* [Data shown]:
::::::

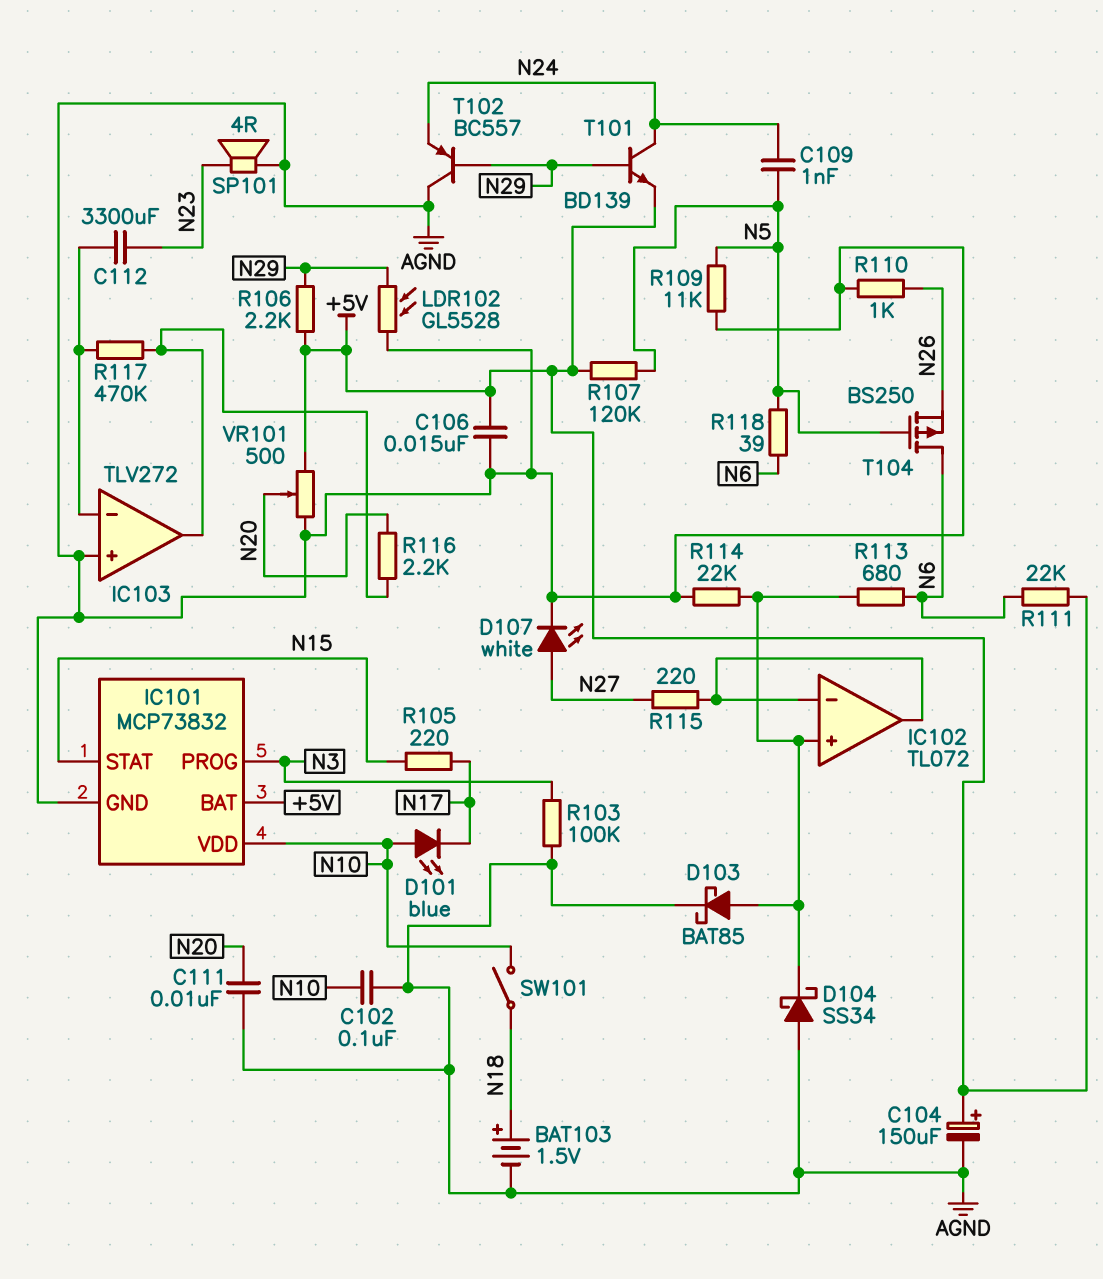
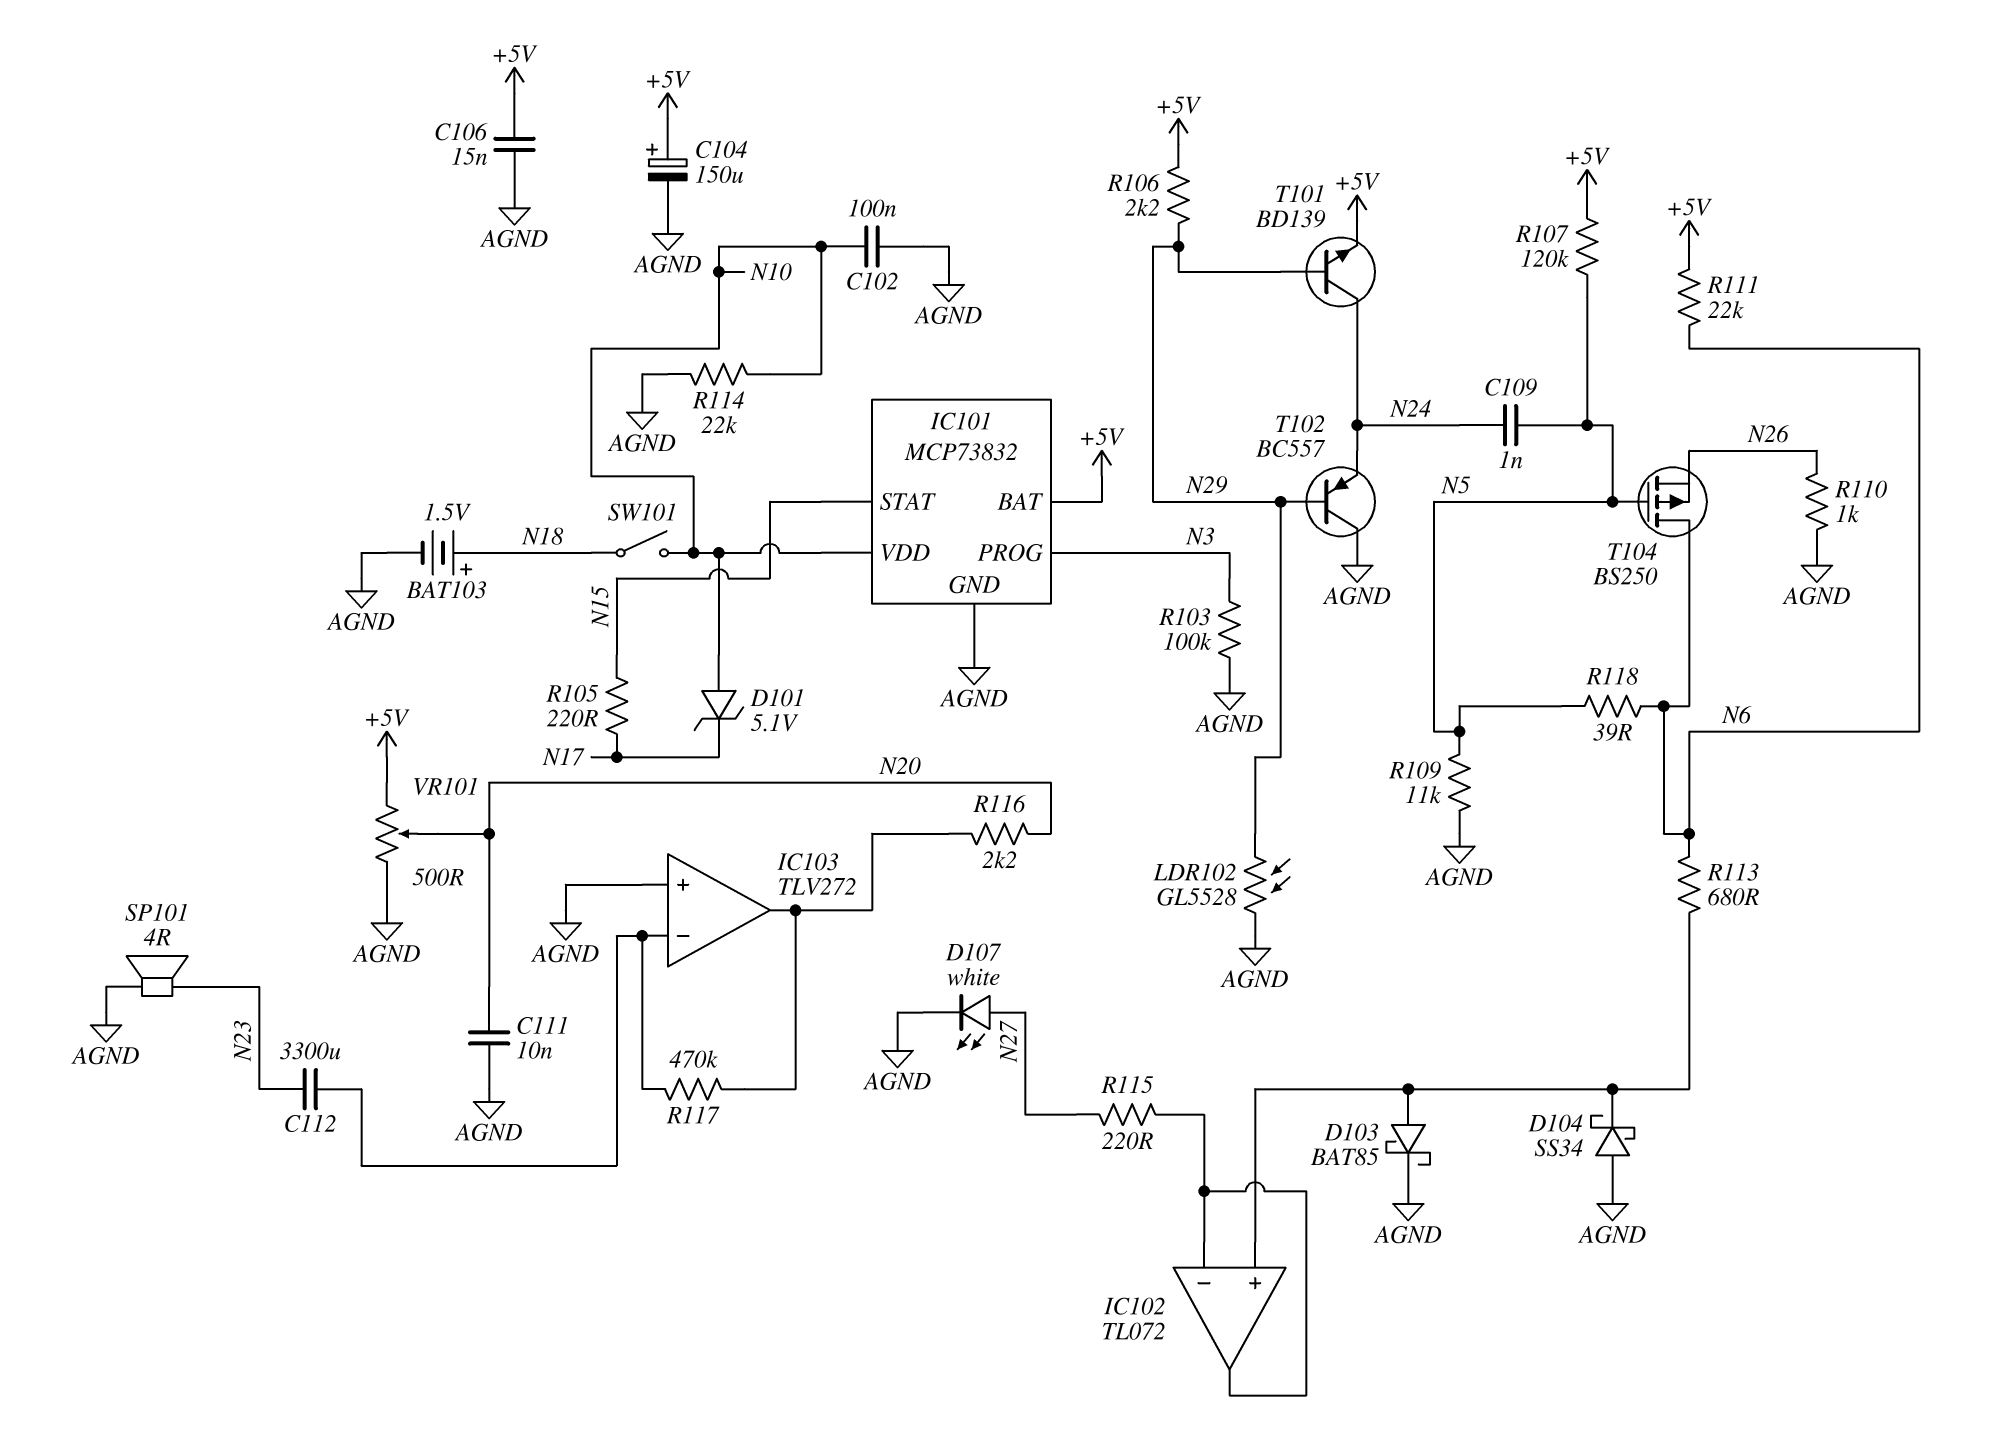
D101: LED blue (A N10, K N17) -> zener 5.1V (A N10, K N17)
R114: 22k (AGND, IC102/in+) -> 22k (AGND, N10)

::::::

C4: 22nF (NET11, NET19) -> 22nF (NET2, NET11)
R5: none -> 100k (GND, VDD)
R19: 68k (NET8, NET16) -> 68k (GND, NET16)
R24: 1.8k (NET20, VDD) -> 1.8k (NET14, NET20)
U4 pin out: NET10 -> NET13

::::::

* [Prompt]: Send back exactly the lines of the listing above starting at the one with "R5: none -> 100k (GND, VDD)" and ending at the one with "U4 pin out: NET10 -> NET13", inclusive, and no others.

* [Response area]:
R5: none -> 100k (GND, VDD)
R19: 68k (NET8, NET16) -> 68k (GND, NET16)
R24: 1.8k (NET20, VDD) -> 1.8k (NET14, NET20)
U4 pin out: NET10 -> NET13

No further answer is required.